AIM OF THE TASK →
In the records below, find the line containing "yellow soap dispenser [387,362,423,407]", then reproduce that line and every one after it to the end, exactly and alone.

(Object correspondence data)
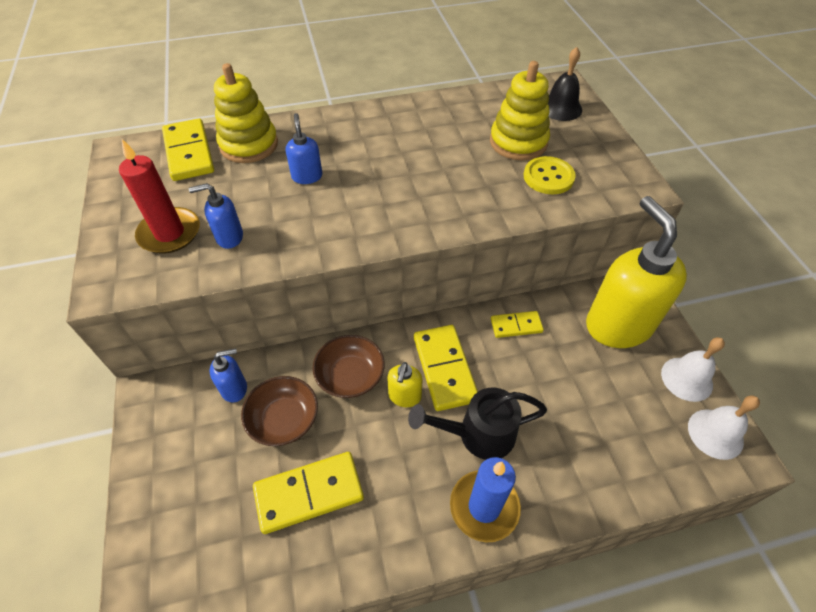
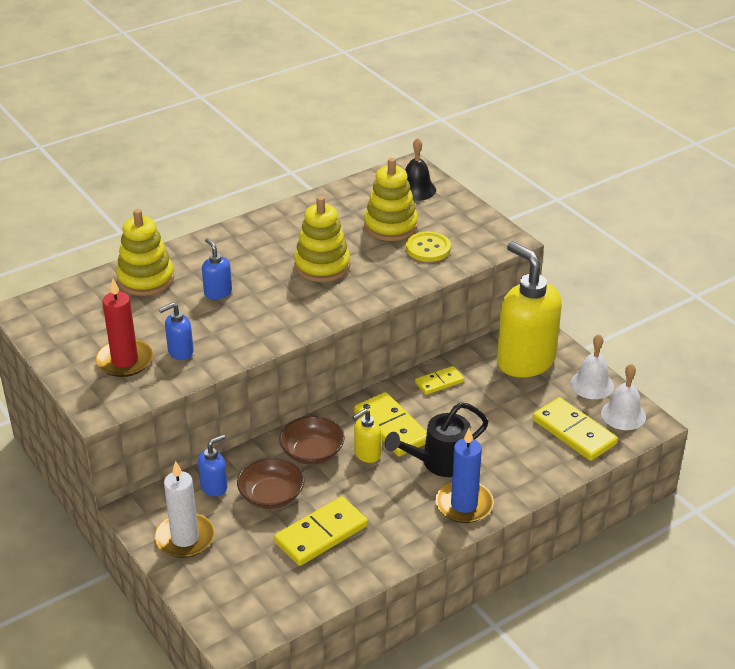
camera: 20 degrees left, 15 degrees down
yellow domino [162,118,214,181] -> yellow domino moved to [533,397,618,461]
yellow soap dispenser [387,362,423,407] -> yellow soap dispenser turned 60 degrees clockwise [353,409,381,463]
none -> white candle [155,461,215,558]
none -> yellow stacking toy [294,196,350,282]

RESPONSE FOR THIS EXERCISE →
yellow soap dispenser [387,362,423,407] -> yellow soap dispenser turned 60 degrees clockwise [353,409,381,463]
none -> white candle [155,461,215,558]
none -> yellow stacking toy [294,196,350,282]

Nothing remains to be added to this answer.